● Work item
Each line starting at the one that contains "turquoise bowl: 5 -> 8" and ending at the one that contains "turquoise donut: 2 -> 4" must be returned exactly, and the rest of the listing is left out.

*** Opening Dataset extract ***

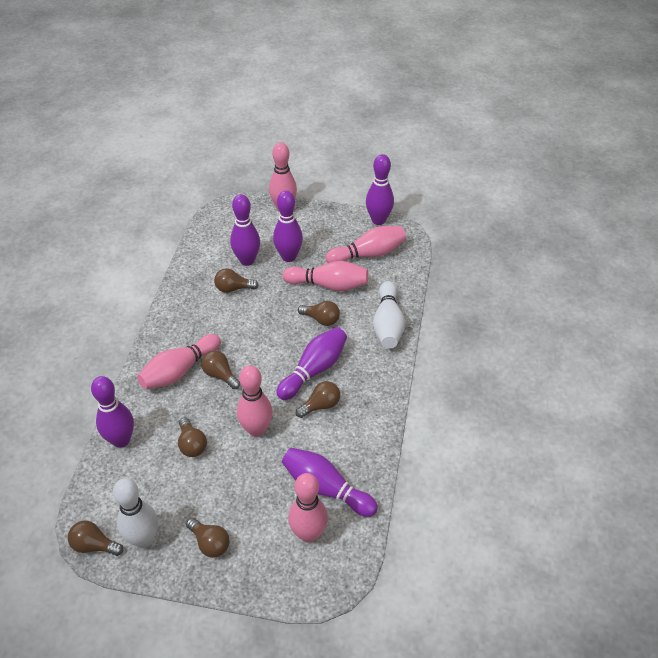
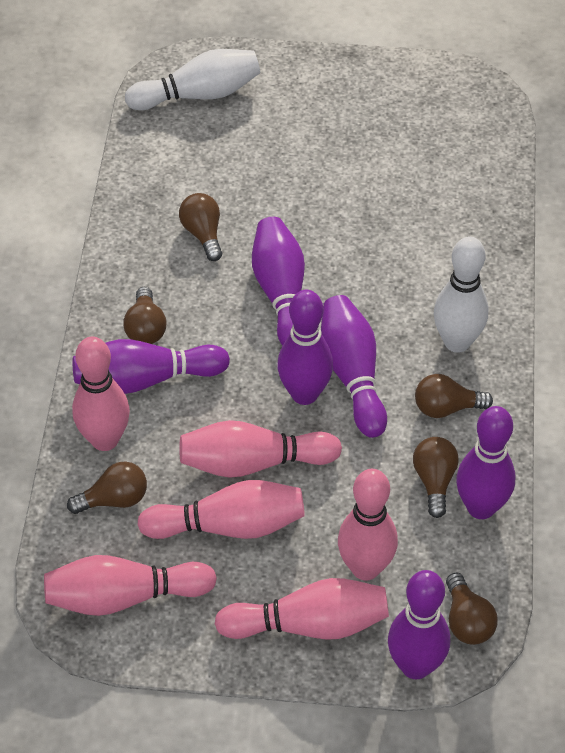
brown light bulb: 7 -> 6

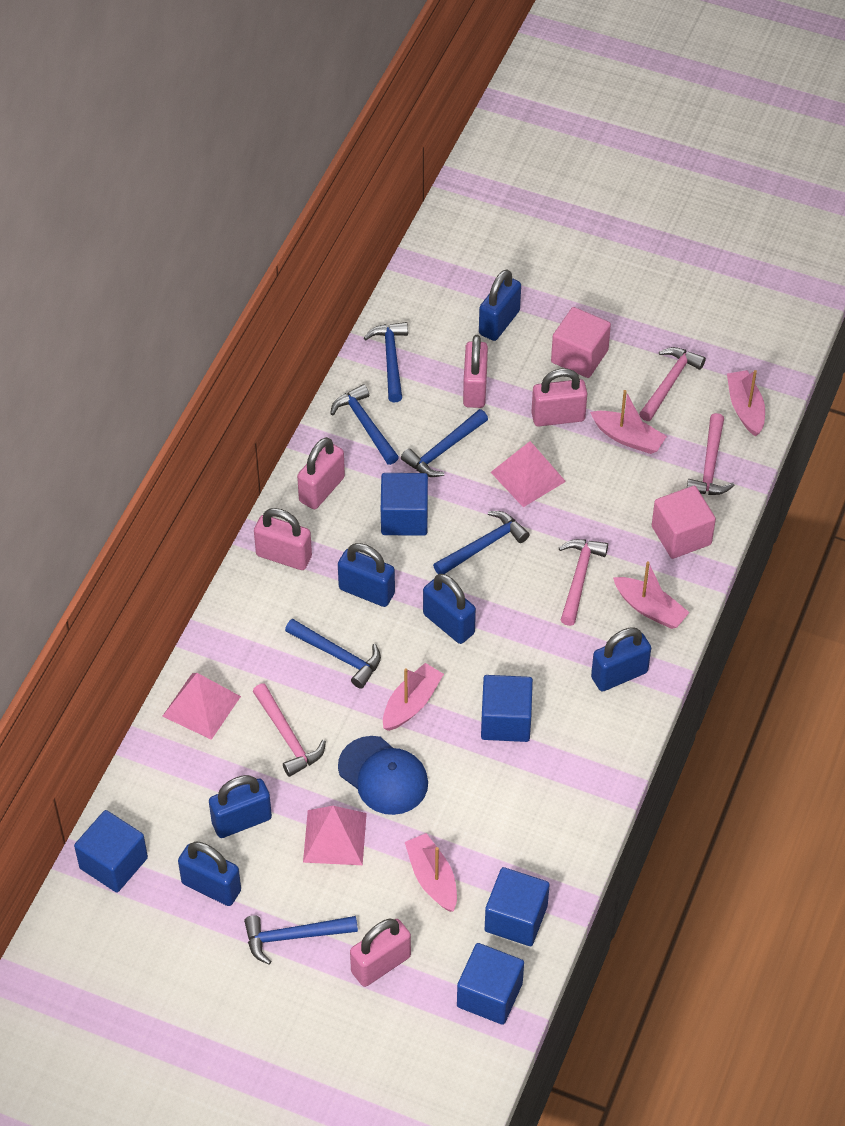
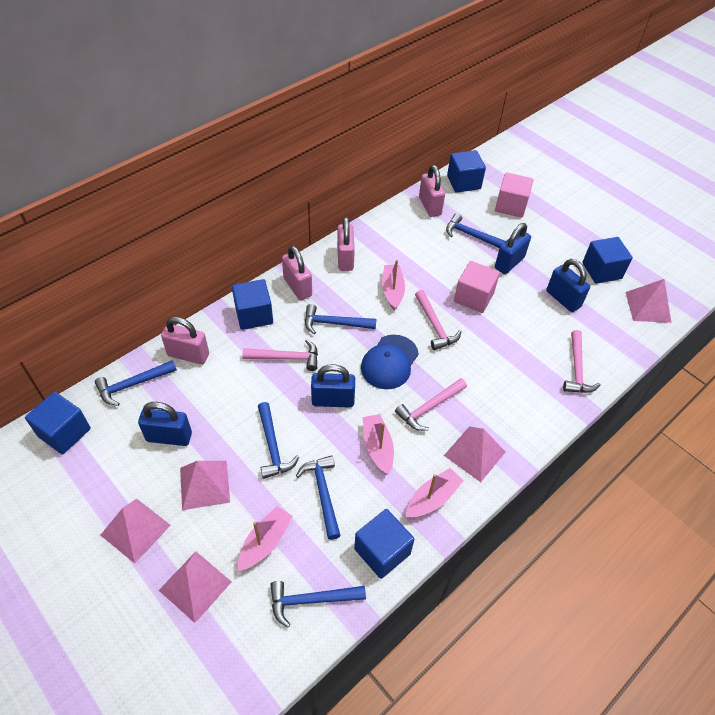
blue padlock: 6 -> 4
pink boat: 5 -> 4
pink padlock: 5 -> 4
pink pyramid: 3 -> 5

*** Closing Dataset extract ***
*** Opening Dataset extract ***

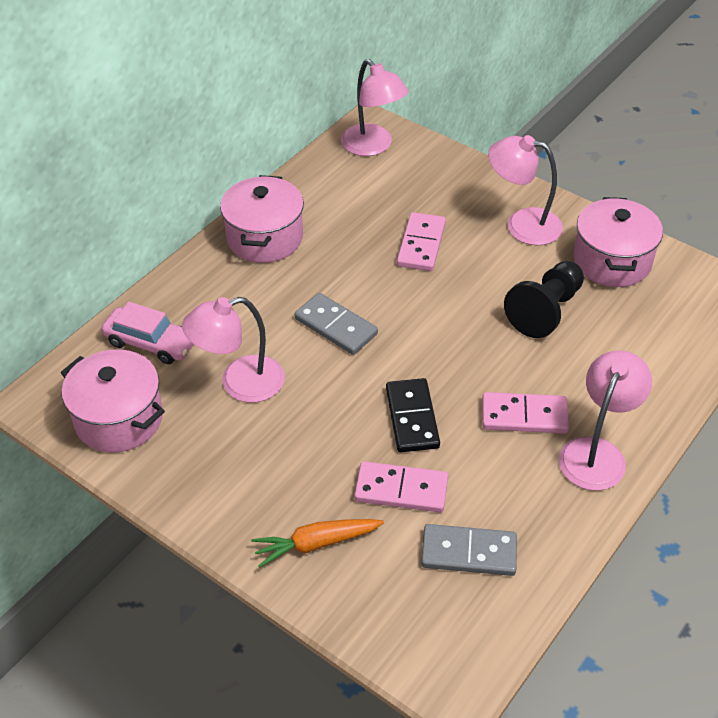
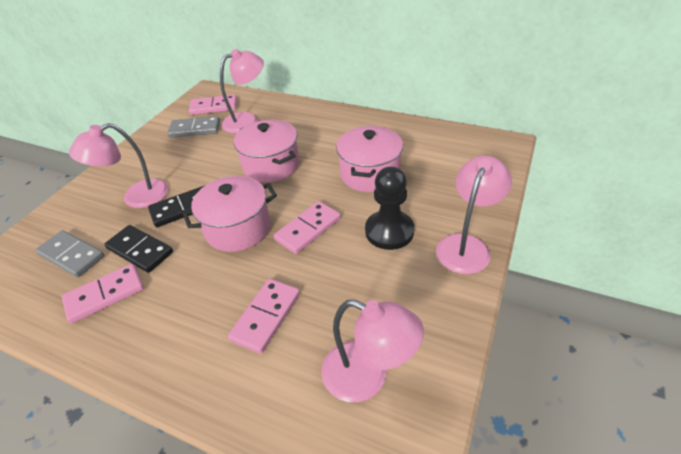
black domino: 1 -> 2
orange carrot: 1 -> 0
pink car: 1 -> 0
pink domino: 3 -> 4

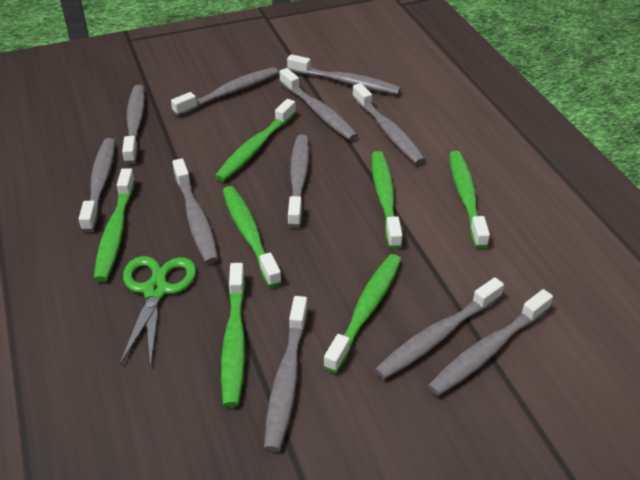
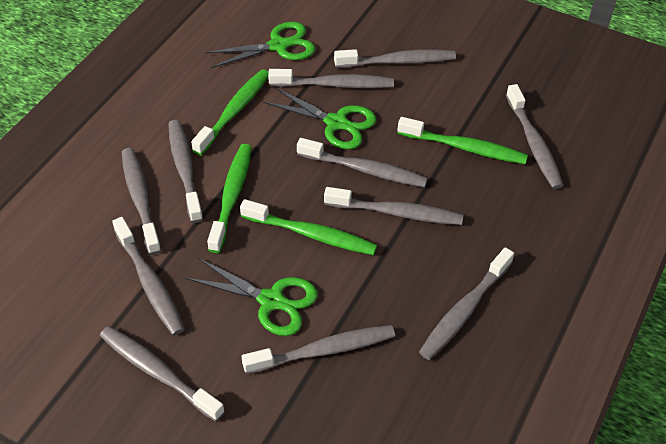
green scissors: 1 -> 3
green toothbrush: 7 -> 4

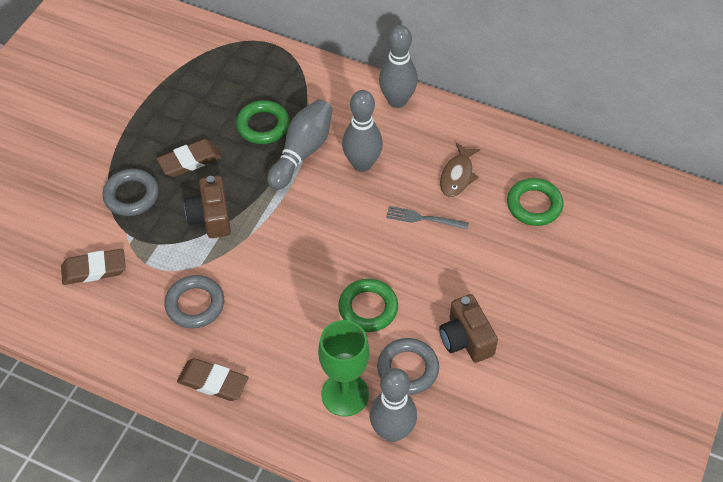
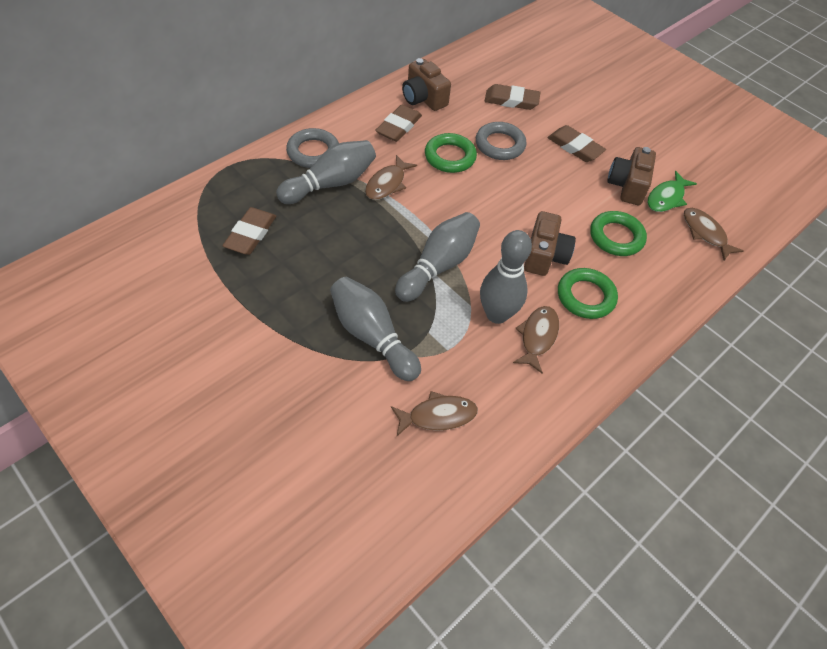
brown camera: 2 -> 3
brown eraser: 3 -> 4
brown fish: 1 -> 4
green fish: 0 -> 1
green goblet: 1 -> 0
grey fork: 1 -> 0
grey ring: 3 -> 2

*** Closing Dataset extract ***
*** Opening Dataset extract ***

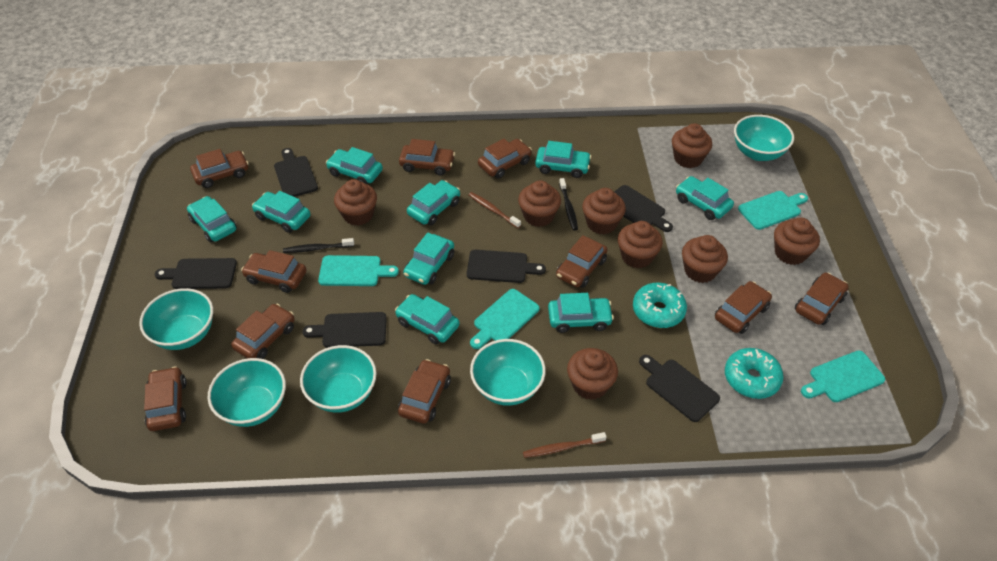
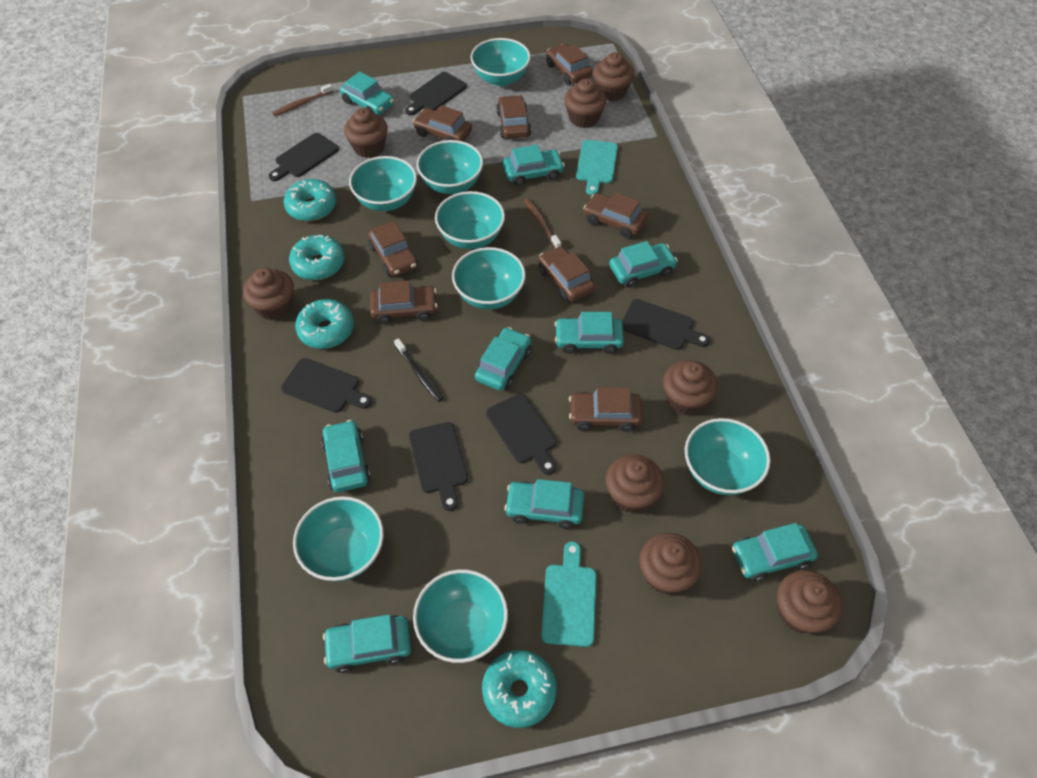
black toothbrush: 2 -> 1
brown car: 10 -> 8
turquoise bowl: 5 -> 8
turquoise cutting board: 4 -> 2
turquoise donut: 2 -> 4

*** Closing Dataset extract ***

● Completed exercise
turquoise bowl: 5 -> 8
turquoise cutting board: 4 -> 2
turquoise donut: 2 -> 4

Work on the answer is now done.